Objective: Reproduce every one of the following rows word for word, keeping their order and wording unchanged.

Material provided:
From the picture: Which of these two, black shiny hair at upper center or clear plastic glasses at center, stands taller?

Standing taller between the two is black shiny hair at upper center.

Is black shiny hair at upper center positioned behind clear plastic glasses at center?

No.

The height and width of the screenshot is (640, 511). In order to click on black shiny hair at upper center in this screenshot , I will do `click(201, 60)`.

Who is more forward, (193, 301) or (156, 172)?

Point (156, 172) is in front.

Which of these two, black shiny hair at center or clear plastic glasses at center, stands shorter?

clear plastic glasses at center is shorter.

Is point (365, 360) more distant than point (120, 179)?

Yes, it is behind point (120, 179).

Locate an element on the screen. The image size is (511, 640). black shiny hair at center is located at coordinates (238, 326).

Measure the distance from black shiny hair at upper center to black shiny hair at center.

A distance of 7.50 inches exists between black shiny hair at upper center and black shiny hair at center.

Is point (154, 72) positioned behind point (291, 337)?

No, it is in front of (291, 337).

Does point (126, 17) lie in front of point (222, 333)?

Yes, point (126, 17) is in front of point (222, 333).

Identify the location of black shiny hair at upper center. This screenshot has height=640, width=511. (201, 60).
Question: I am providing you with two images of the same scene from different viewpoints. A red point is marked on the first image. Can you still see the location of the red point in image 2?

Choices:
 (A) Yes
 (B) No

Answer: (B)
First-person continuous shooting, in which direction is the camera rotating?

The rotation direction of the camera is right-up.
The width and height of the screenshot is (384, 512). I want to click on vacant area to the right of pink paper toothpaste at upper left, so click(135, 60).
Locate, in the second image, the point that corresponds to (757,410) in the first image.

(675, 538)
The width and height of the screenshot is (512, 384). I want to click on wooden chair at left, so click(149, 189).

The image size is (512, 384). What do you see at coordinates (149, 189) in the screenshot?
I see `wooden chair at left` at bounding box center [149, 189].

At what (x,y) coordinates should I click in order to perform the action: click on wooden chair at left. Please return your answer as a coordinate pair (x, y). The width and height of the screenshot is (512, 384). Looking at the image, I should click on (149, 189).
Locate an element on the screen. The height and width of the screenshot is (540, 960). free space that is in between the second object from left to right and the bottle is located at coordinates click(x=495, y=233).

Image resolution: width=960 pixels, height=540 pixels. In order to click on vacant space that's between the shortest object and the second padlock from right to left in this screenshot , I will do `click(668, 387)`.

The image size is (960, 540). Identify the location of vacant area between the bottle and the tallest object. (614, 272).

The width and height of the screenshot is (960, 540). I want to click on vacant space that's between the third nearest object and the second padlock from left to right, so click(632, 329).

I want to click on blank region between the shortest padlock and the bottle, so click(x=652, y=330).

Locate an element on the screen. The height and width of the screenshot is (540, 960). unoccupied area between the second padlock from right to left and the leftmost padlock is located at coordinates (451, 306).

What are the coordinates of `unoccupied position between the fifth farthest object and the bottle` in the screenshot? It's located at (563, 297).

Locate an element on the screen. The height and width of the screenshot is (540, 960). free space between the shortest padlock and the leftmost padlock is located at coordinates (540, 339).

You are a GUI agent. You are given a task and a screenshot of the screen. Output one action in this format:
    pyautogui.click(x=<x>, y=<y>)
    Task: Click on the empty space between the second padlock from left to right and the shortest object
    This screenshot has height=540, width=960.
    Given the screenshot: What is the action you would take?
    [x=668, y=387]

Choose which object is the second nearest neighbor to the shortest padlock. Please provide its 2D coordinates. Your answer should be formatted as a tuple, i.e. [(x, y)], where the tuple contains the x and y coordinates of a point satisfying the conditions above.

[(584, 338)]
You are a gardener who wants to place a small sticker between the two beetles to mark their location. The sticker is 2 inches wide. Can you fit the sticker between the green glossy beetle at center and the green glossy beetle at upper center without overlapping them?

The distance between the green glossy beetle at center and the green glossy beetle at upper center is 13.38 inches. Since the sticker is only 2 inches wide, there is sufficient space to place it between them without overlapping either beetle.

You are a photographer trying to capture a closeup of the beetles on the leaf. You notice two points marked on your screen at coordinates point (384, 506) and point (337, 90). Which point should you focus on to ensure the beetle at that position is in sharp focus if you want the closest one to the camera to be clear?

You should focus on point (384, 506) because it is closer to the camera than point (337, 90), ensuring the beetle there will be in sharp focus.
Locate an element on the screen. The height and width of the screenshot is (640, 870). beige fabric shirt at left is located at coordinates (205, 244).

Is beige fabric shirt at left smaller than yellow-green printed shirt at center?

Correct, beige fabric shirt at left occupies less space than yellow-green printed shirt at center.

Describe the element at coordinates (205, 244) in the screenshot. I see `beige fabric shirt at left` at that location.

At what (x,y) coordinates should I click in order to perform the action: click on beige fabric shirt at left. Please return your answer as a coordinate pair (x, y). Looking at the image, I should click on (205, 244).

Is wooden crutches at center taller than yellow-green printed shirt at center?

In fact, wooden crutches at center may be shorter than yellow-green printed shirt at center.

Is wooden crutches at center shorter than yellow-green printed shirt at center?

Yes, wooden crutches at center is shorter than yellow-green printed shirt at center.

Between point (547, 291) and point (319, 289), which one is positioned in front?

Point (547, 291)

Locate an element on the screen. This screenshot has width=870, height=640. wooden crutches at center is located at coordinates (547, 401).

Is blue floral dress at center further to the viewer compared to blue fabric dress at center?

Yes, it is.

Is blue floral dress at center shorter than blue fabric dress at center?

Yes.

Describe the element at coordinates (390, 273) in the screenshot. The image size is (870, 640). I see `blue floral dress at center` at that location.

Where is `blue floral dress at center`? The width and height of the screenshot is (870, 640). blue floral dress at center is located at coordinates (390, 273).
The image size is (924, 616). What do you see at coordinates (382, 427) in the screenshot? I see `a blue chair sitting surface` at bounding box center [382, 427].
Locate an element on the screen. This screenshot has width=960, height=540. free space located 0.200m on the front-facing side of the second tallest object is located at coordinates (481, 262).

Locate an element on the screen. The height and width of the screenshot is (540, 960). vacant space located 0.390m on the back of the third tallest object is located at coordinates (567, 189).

Final answer:
From the picture: Which of these two, black shiny hair at upper center or clear plastic glasses at center, stands taller?

Standing taller between the two is black shiny hair at upper center.

Is black shiny hair at upper center positioned behind clear plastic glasses at center?

No.

The height and width of the screenshot is (640, 511). In order to click on black shiny hair at upper center in this screenshot , I will do `click(201, 60)`.

Who is more forward, (193, 301) or (156, 172)?

Point (156, 172) is in front.

Which of these two, black shiny hair at center or clear plastic glasses at center, stands shorter?

clear plastic glasses at center is shorter.

Is point (365, 360) more distant than point (120, 179)?

Yes, it is behind point (120, 179).

Locate an element on the screen. The image size is (511, 640). black shiny hair at center is located at coordinates (238, 326).

Measure the distance from black shiny hair at upper center to black shiny hair at center.

A distance of 7.50 inches exists between black shiny hair at upper center and black shiny hair at center.

Is point (154, 72) positioned behind point (291, 337)?

No, it is in front of (291, 337).

Does point (126, 17) lie in front of point (222, 333)?

Yes, point (126, 17) is in front of point (222, 333).

Identify the location of black shiny hair at upper center. This screenshot has height=640, width=511. (201, 60).
Question: I am providing you with two images of the same scene from different viewpoints. A red point is marked on the first image. Can you still see the location of the red point in image 2?

Choices:
 (A) Yes
 (B) No

Answer: (B)
First-person continuous shooting, in which direction is the camera rotating?

The rotation direction of the camera is right-up.
The width and height of the screenshot is (384, 512). I want to click on vacant area to the right of pink paper toothpaste at upper left, so click(135, 60).
Locate, in the second image, the point that corresponds to (757,410) in the first image.

(675, 538)
The width and height of the screenshot is (512, 384). I want to click on wooden chair at left, so click(149, 189).

The image size is (512, 384). What do you see at coordinates (149, 189) in the screenshot?
I see `wooden chair at left` at bounding box center [149, 189].

At what (x,y) coordinates should I click in order to perform the action: click on wooden chair at left. Please return your answer as a coordinate pair (x, y). The width and height of the screenshot is (512, 384). Looking at the image, I should click on (149, 189).
Locate an element on the screen. The height and width of the screenshot is (540, 960). free space that is in between the second object from left to right and the bottle is located at coordinates click(x=495, y=233).

Image resolution: width=960 pixels, height=540 pixels. In order to click on vacant space that's between the shortest object and the second padlock from right to left in this screenshot , I will do `click(668, 387)`.

The image size is (960, 540). Identify the location of vacant area between the bottle and the tallest object. (614, 272).

The width and height of the screenshot is (960, 540). I want to click on vacant space that's between the third nearest object and the second padlock from left to right, so click(632, 329).

I want to click on blank region between the shortest padlock and the bottle, so click(x=652, y=330).

Locate an element on the screen. The height and width of the screenshot is (540, 960). unoccupied area between the second padlock from right to left and the leftmost padlock is located at coordinates (451, 306).

What are the coordinates of `unoccupied position between the fifth farthest object and the bottle` in the screenshot? It's located at (563, 297).

Locate an element on the screen. The height and width of the screenshot is (540, 960). free space between the shortest padlock and the leftmost padlock is located at coordinates (540, 339).

You are a GUI agent. You are given a task and a screenshot of the screen. Output one action in this format:
    pyautogui.click(x=<x>, y=<y>)
    Task: Click on the empty space between the second padlock from left to right and the shortest object
    This screenshot has height=540, width=960.
    Given the screenshot: What is the action you would take?
    [x=668, y=387]

Choose which object is the second nearest neighbor to the shortest padlock. Please provide its 2D coordinates. Your answer should be formatted as a tuple, i.e. [(x, y)], where the tuple contains the x and y coordinates of a point satisfying the conditions above.

[(584, 338)]
You are a gardener who wants to place a small sticker between the two beetles to mark their location. The sticker is 2 inches wide. Can you fit the sticker between the green glossy beetle at center and the green glossy beetle at upper center without overlapping them?

The distance between the green glossy beetle at center and the green glossy beetle at upper center is 13.38 inches. Since the sticker is only 2 inches wide, there is sufficient space to place it between them without overlapping either beetle.

You are a photographer trying to capture a closeup of the beetles on the leaf. You notice two points marked on your screen at coordinates point (384, 506) and point (337, 90). Which point should you focus on to ensure the beetle at that position is in sharp focus if you want the closest one to the camera to be clear?

You should focus on point (384, 506) because it is closer to the camera than point (337, 90), ensuring the beetle there will be in sharp focus.
Locate an element on the screen. The height and width of the screenshot is (640, 870). beige fabric shirt at left is located at coordinates (205, 244).

Is beige fabric shirt at left smaller than yellow-green printed shirt at center?

Correct, beige fabric shirt at left occupies less space than yellow-green printed shirt at center.

Describe the element at coordinates (205, 244) in the screenshot. I see `beige fabric shirt at left` at that location.

At what (x,y) coordinates should I click in order to perform the action: click on beige fabric shirt at left. Please return your answer as a coordinate pair (x, y). Looking at the image, I should click on (205, 244).

Is wooden crutches at center taller than yellow-green printed shirt at center?

In fact, wooden crutches at center may be shorter than yellow-green printed shirt at center.

Is wooden crutches at center shorter than yellow-green printed shirt at center?

Yes, wooden crutches at center is shorter than yellow-green printed shirt at center.

Between point (547, 291) and point (319, 289), which one is positioned in front?

Point (547, 291)

Locate an element on the screen. This screenshot has width=870, height=640. wooden crutches at center is located at coordinates (547, 401).

Is blue floral dress at center further to the viewer compared to blue fabric dress at center?

Yes, it is.

Is blue floral dress at center shorter than blue fabric dress at center?

Yes.

Describe the element at coordinates (390, 273) in the screenshot. The image size is (870, 640). I see `blue floral dress at center` at that location.

Where is `blue floral dress at center`? The width and height of the screenshot is (870, 640). blue floral dress at center is located at coordinates (390, 273).
The image size is (924, 616). What do you see at coordinates (382, 427) in the screenshot? I see `a blue chair sitting surface` at bounding box center [382, 427].
Locate an element on the screen. This screenshot has width=960, height=540. free space located 0.200m on the front-facing side of the second tallest object is located at coordinates (481, 262).

Locate an element on the screen. The height and width of the screenshot is (540, 960). vacant space located 0.390m on the back of the third tallest object is located at coordinates (567, 189).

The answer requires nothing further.